------ Provided data

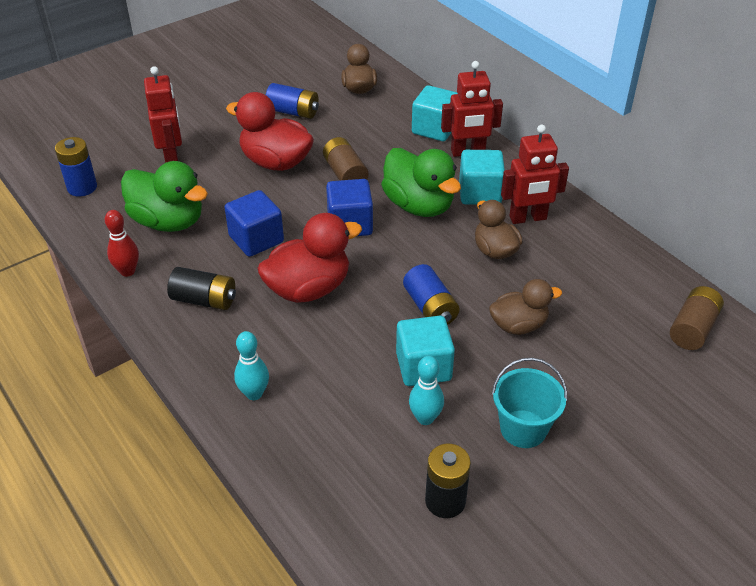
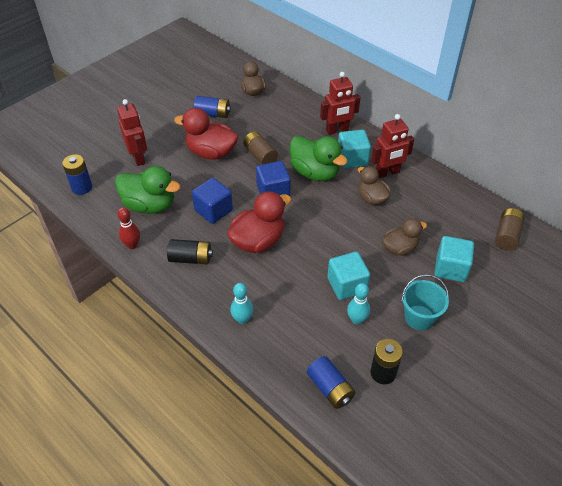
camera: 10 degrees left, 5 degrees up
(430, 307) = (340, 244): blue battery -> blue battery (330, 388)
(434, 129) = (311, 116): turquoise cube -> turquoise cube (450, 268)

------------

Goal of the exercise
The whole listing, pictures excluded, should be output exactly.

Response area
camera: 10 degrees left, 5 degrees up
(430, 307) = (340, 244): blue battery -> blue battery (330, 388)
(434, 129) = (311, 116): turquoise cube -> turquoise cube (450, 268)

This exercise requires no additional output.